Your instructions: Go to the line with "R18: 1k (0V, N13) -> 1k (0V, N9)" in the records below, then output it and each following line exactly, up to and including the line with "R4: 1.5k (GND, n5) -> none". Skip pictures and add nothing.

Task input:

------------------------------------------------------------------------

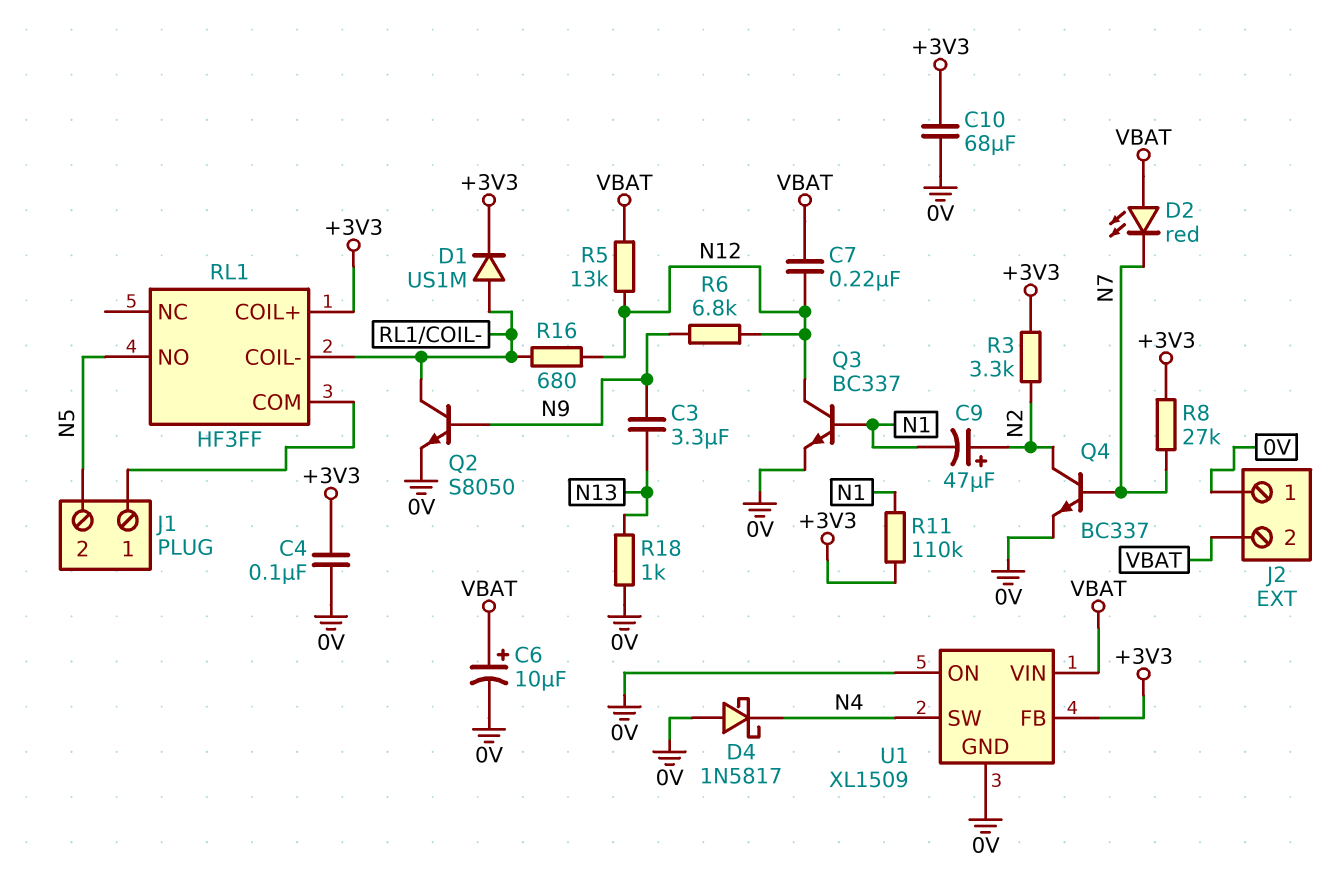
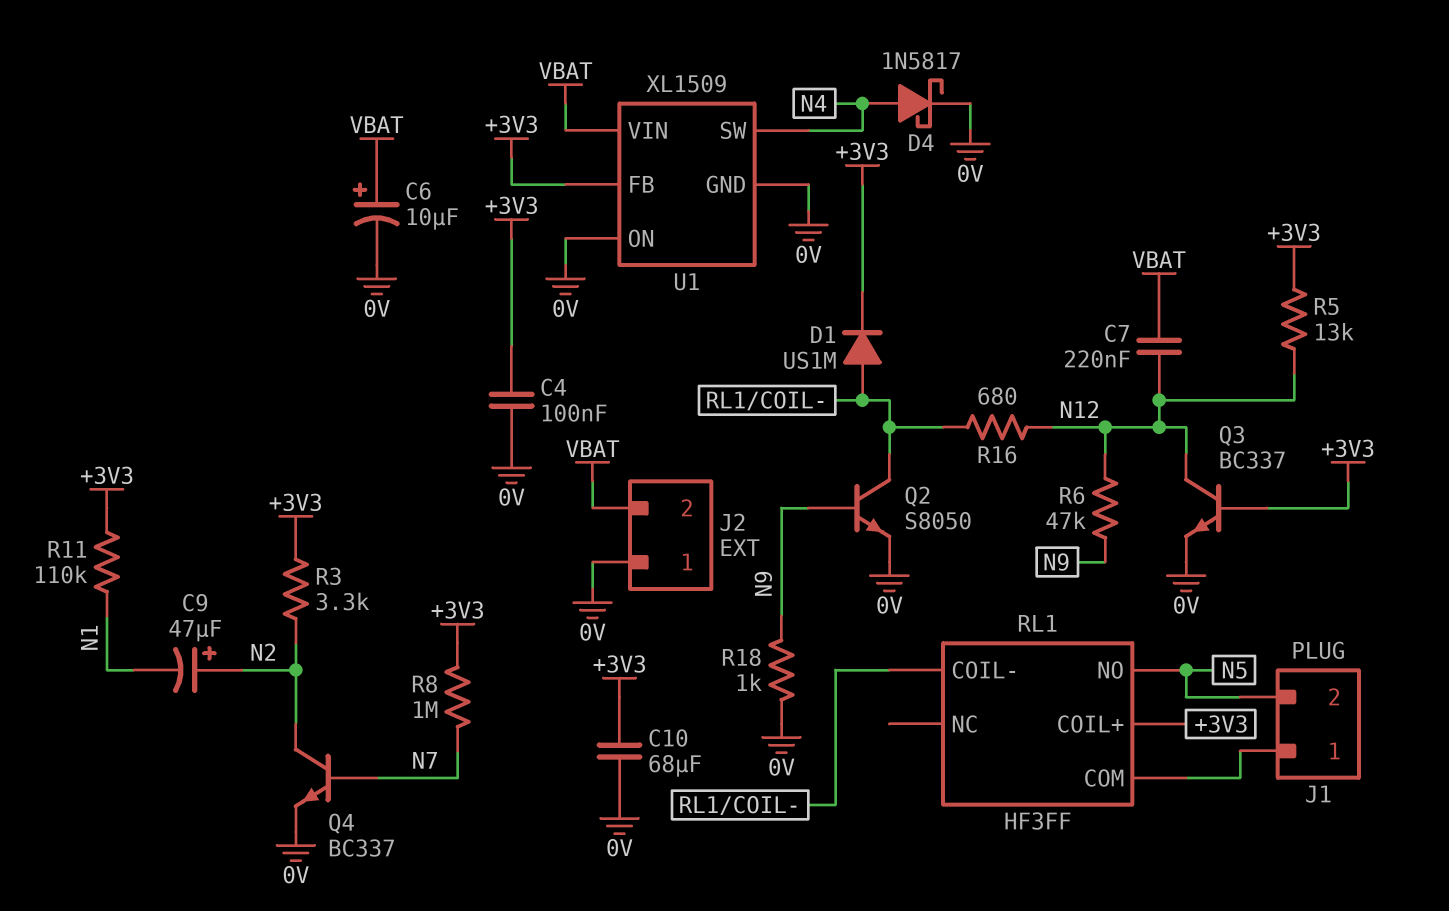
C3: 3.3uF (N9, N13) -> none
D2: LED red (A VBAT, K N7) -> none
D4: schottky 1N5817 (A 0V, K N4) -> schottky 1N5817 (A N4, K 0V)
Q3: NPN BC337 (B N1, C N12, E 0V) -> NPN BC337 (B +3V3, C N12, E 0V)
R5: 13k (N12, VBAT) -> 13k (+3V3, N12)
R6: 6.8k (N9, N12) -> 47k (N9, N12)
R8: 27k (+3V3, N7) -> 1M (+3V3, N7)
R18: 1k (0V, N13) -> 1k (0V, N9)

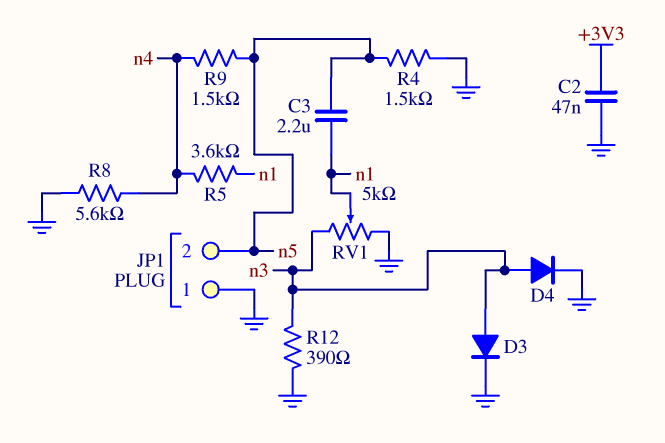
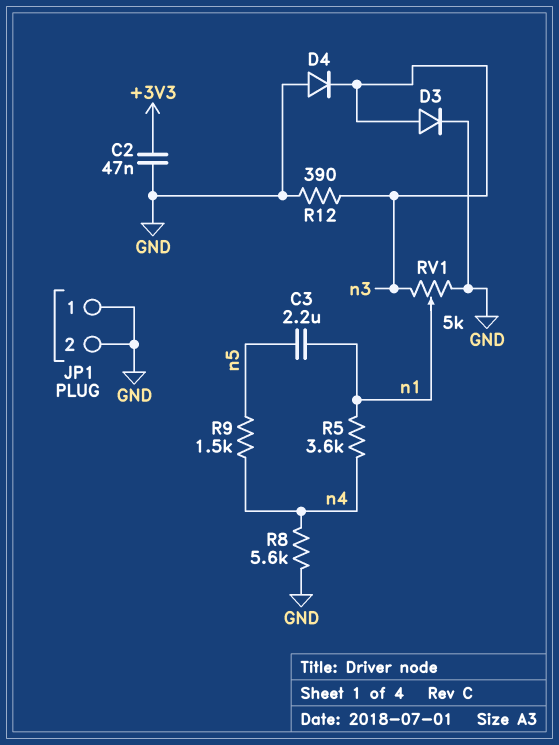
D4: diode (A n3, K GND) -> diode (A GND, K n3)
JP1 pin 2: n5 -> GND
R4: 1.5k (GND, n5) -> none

------------------------------------------------------------------------

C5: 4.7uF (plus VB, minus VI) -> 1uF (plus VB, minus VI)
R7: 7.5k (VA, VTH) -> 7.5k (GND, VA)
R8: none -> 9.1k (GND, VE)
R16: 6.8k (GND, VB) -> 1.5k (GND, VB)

------------------------------------------------------------------------

Solution to the exercise:
R18: 1k (0V, N13) -> 1k (0V, N9)

D4: diode (A n3, K GND) -> diode (A GND, K n3)
JP1 pin 2: n5 -> GND
R4: 1.5k (GND, n5) -> none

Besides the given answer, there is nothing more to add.